** THE TASK **
A word-for-word copy of all entries is required, without images.

Extracted data entries
***
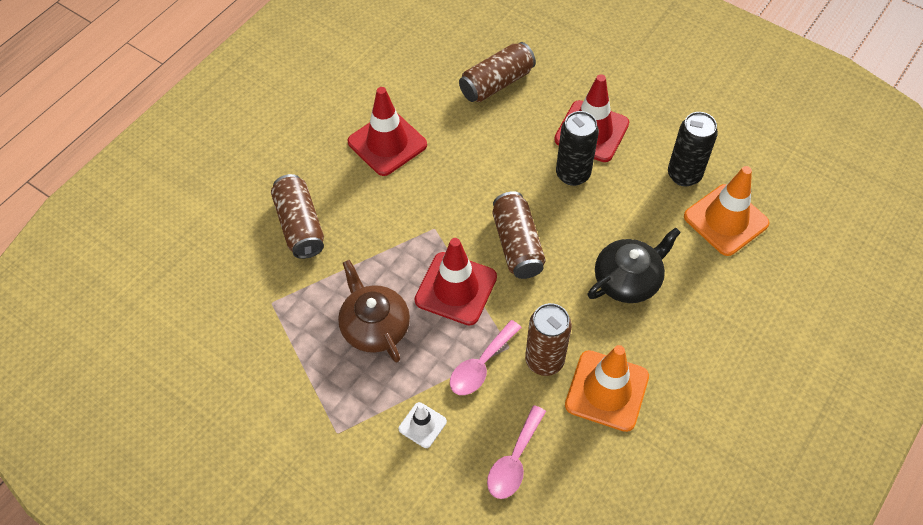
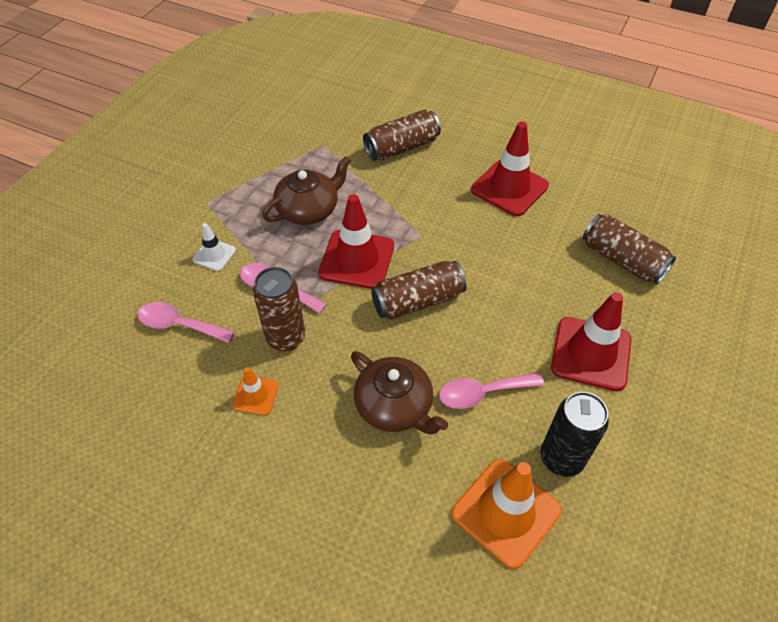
camera: 80 degrees right, 5 degrees down
(572, 174) = (523, 341): black can -> none
(607, 391) = (255, 395): orange traffic cone -> orange traffic cone, size x0.51
(621, 214) = (482, 393): none -> pink spoon
(628, 279) = (395, 406): black teapot -> brown teapot

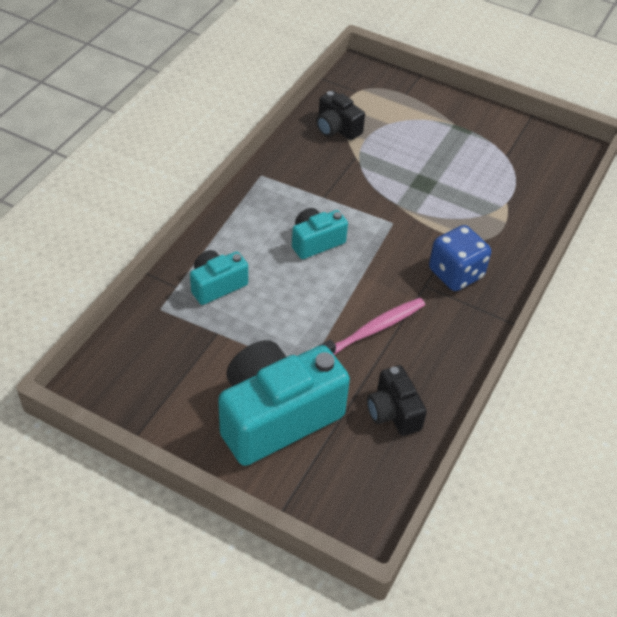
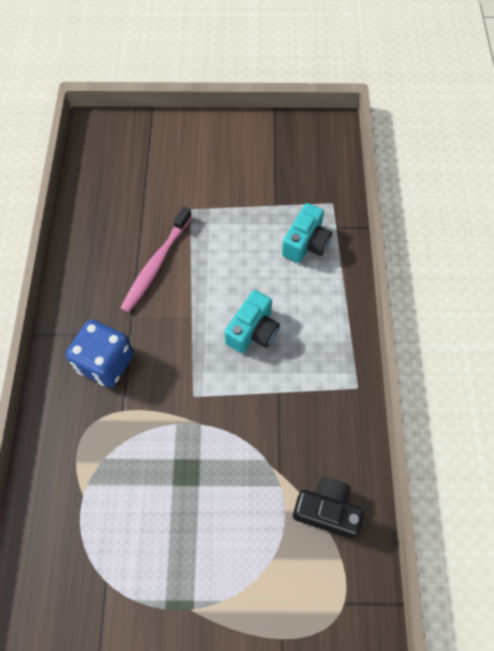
camera: 155 degrees right, 15 degrees up
(276, 416) = (191, 165): turquoise camera -> none
(393, 412) = (108, 206): black camera -> none

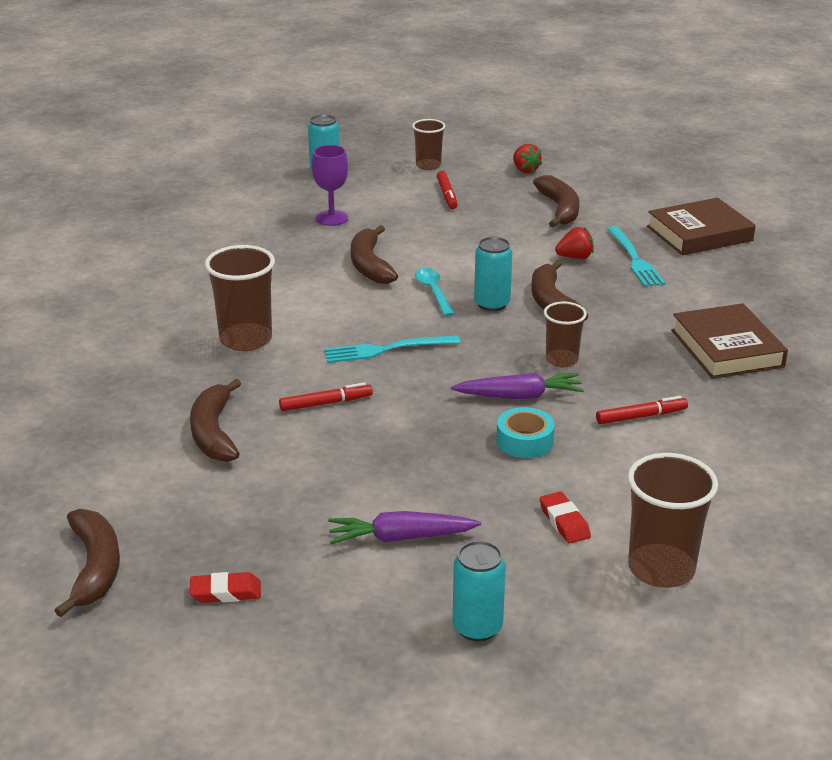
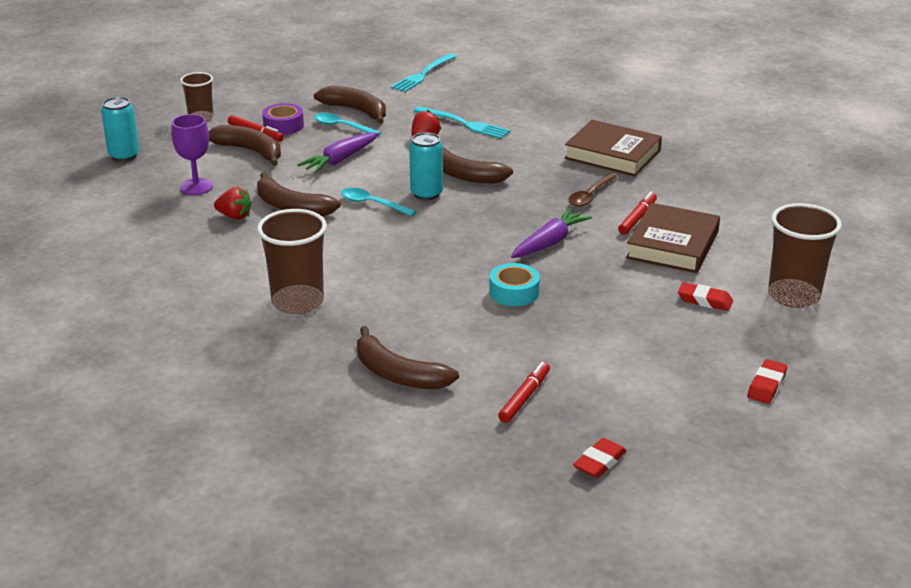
camera: 45 degrees left, 0 degrees up
(94, 568) = (488, 506): brown banana -> brown banana (250, 151)
(326, 403) = (438, 313): red marker -> red marker (524, 397)
(385, 350) = (412, 258): turquoise fork -> turquoise fork (423, 74)
(401, 538) = (637, 364): purple carrot -> purple carrot (340, 160)
(477, 627) = (766, 385): turquoise can -> red eraser
(479, 197) = (283, 126): none -> purple tape
(524, 218) = (342, 127): none -> turquoise spoon
(524, 441) = (601, 267): turquoise tape -> turquoise tape (514, 292)
(525, 170) = (281, 93): red strawberry -> red strawberry (234, 216)
(561, 360) = (534, 208): brown cup -> none
(633, 375) = (590, 196): none -> brown spoon
(699, 234) = (474, 90): brown book -> brown book (673, 245)

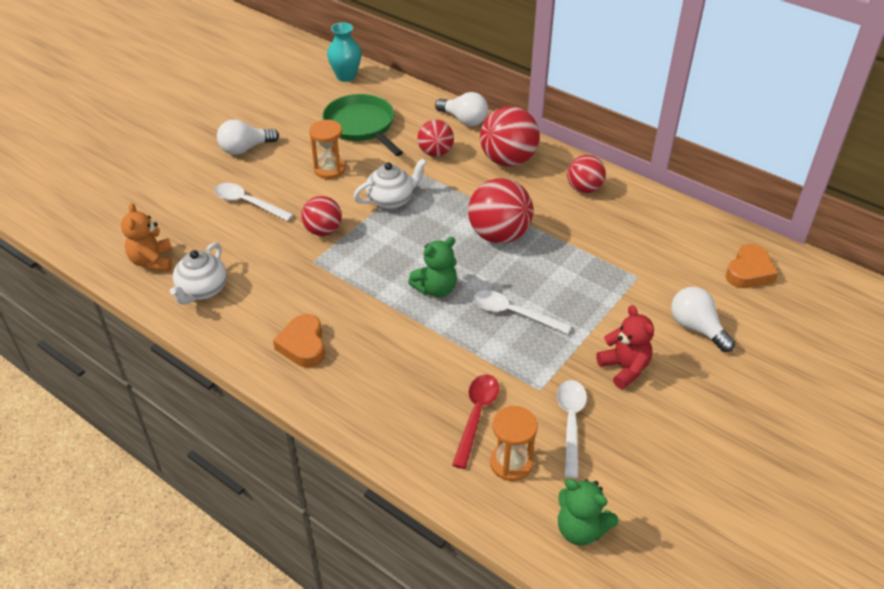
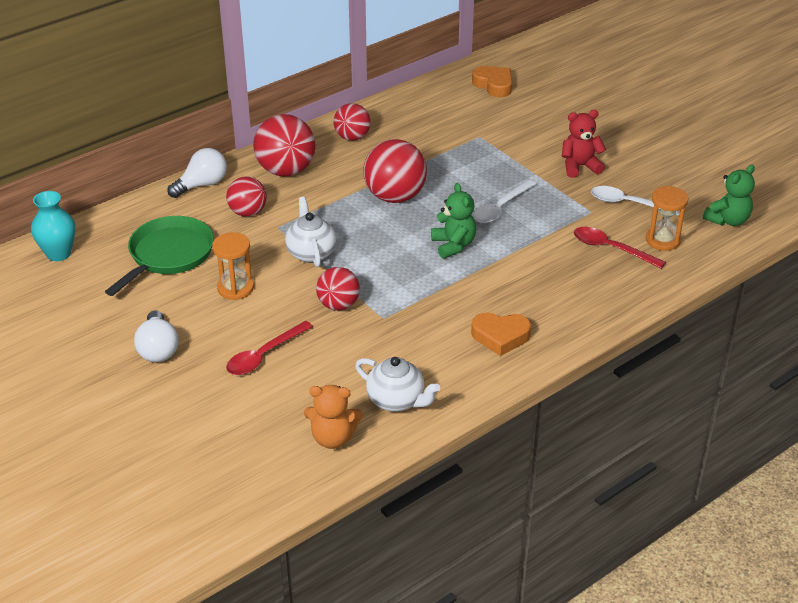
camera: 75 degrees left, 5 degrees down
(248, 203) = (264, 355): white spoon -> red spoon
(361, 126) = (168, 255): green pan -> green pan turned 135 degrees clockwise
(696, 328) = (547, 124): white light bulb -> none

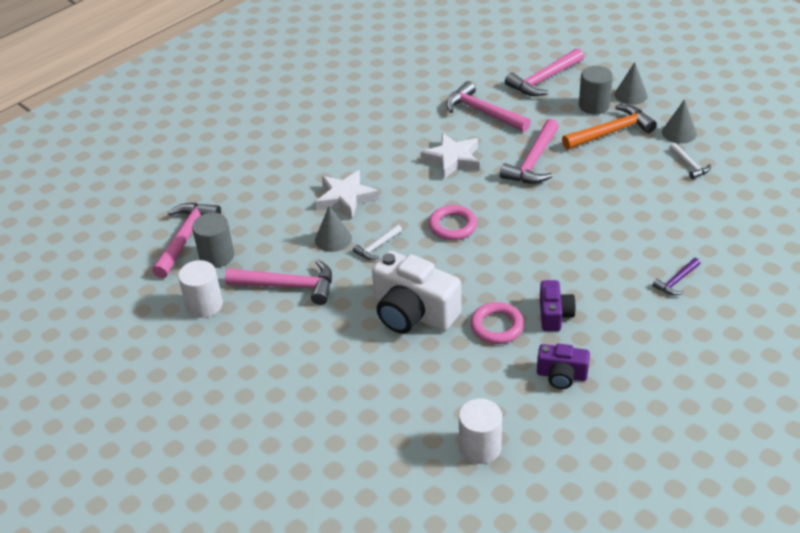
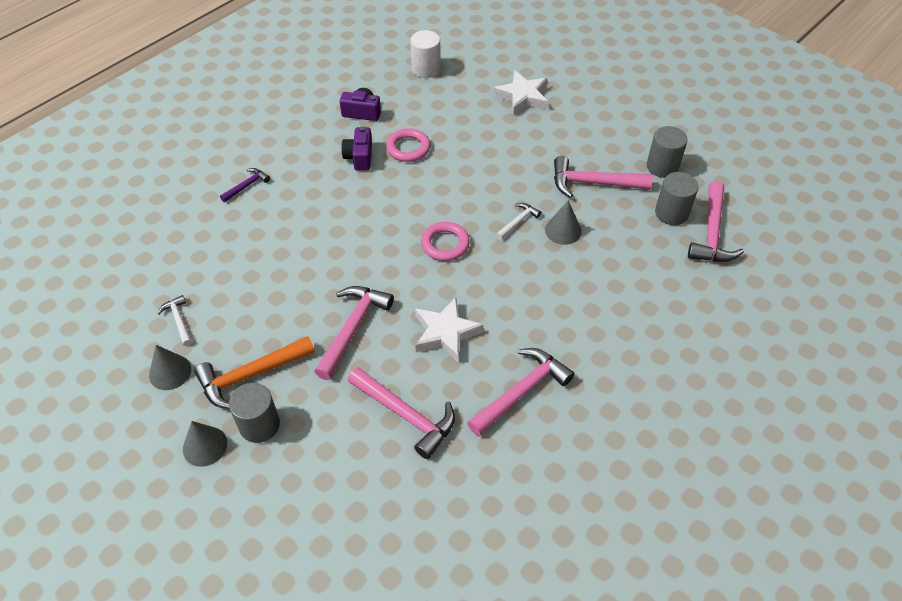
camera: 175 degrees right, 10 degrees up
(204, 305) = (662, 166): white cylinder -> grey cylinder
(346, 198) = (560, 279): white star -> white star (522, 97)
(413, 313) = (478, 159): white camera -> none
(544, 80) = (316, 483): pink hammer -> pink hammer (521, 391)

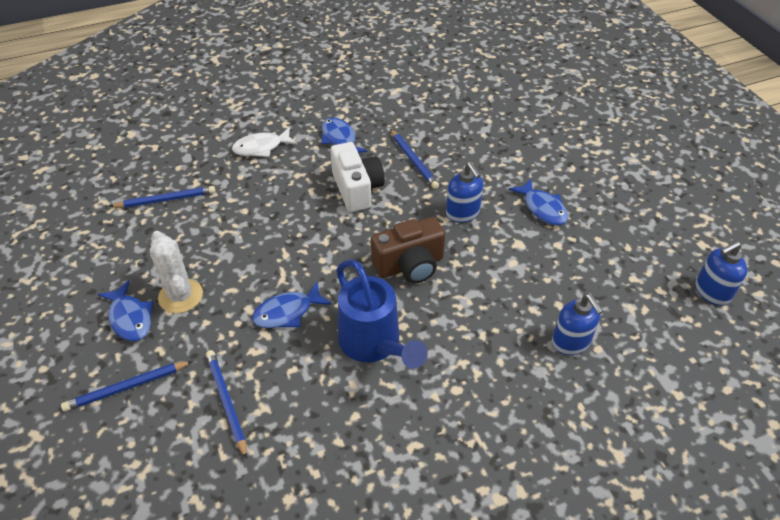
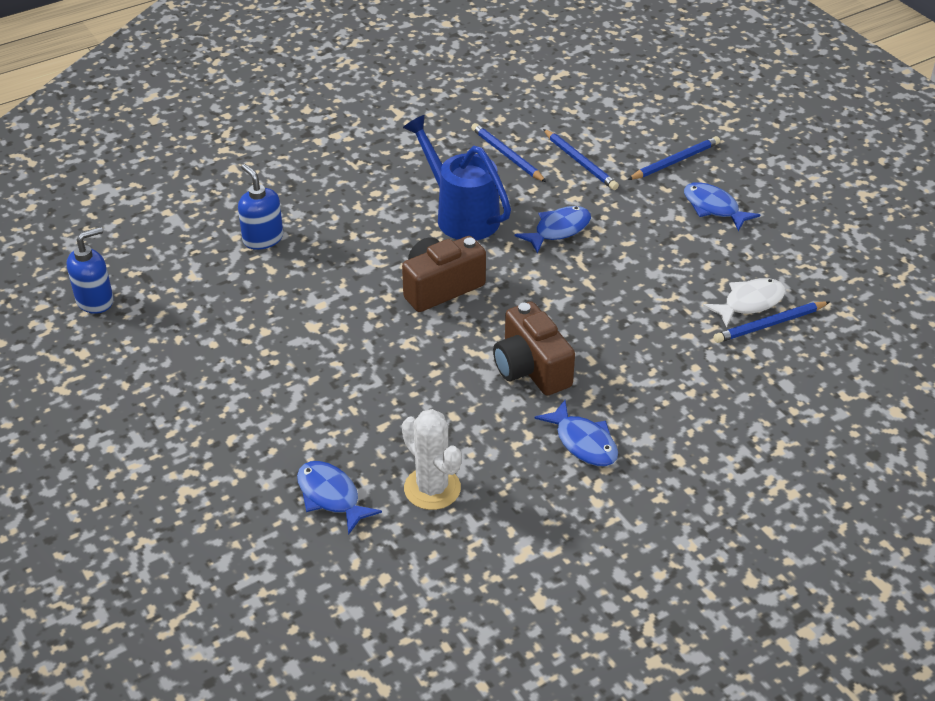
camera: 170 degrees right, 5 degrees down
(180, 296) = (677, 231): white cactus -> white cactus (432, 488)
(261, 147) = (691, 413): white fish -> white fish (749, 303)
(357, 189) = (531, 369): white camera -> brown camera
(413, 160) = (464, 421): blue pencil -> blue pencil (507, 155)
(462, 213) = (385, 354): blue soap dispenser -> none
(542, 208) = (280, 373): blue fish -> blue fish (331, 496)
***
** TASK RESULT **
camera: 80 degrees right, 5 degrees down
(572, 174) = (523, 341): black can -> none
(607, 391) = (255, 395): orange traffic cone -> orange traffic cone, size x0.51
(621, 214) = (482, 393): none -> pink spoon
(628, 279) = (395, 406): black teapot -> brown teapot

camera: 155 degrees right, 15 degrees up
(276, 416) = (191, 165): turquoise camera -> none
(393, 412) = (108, 206): black camera -> none

camera: 45 degrees left, 0 degrees up
(94, 568) = (488, 506): brown banana -> brown banana (250, 151)
(326, 403) = (438, 313): red marker -> red marker (524, 397)
(385, 350) = (412, 258): turquoise fork -> turquoise fork (423, 74)
(401, 538) = (637, 364): purple carrot -> purple carrot (340, 160)
(477, 627) = (766, 385): turquoise can -> red eraser
(479, 197) = (283, 126): none -> purple tape
(524, 218) = (342, 127): none -> turquoise spoon
(524, 441) = (601, 267): turquoise tape -> turquoise tape (514, 292)
(525, 170) = (281, 93): red strawberry -> red strawberry (234, 216)
(561, 360) = (534, 208): brown cup -> none
(633, 375) = (590, 196): none -> brown spoon
(699, 234) = (474, 90): brown book -> brown book (673, 245)

camera: 75 degrees left, 5 degrees down
(248, 203) = (264, 355): white spoon -> red spoon
(361, 126) = (168, 255): green pan -> green pan turned 135 degrees clockwise
(696, 328) = (547, 124): white light bulb -> none

camera: 175 degrees right, 10 degrees up
(204, 305) = (662, 166): white cylinder -> grey cylinder
(346, 198) = (560, 279): white star -> white star (522, 97)
(413, 313) = (478, 159): white camera -> none
(544, 80) = (316, 483): pink hammer -> pink hammer (521, 391)

camera: 170 degrees right, 5 degrees down
(180, 296) = (677, 231): white cactus -> white cactus (432, 488)
(261, 147) = (691, 413): white fish -> white fish (749, 303)
(357, 189) = (531, 369): white camera -> brown camera
(413, 160) = (464, 421): blue pencil -> blue pencil (507, 155)
(462, 213) = (385, 354): blue soap dispenser -> none
(542, 208) = (280, 373): blue fish -> blue fish (331, 496)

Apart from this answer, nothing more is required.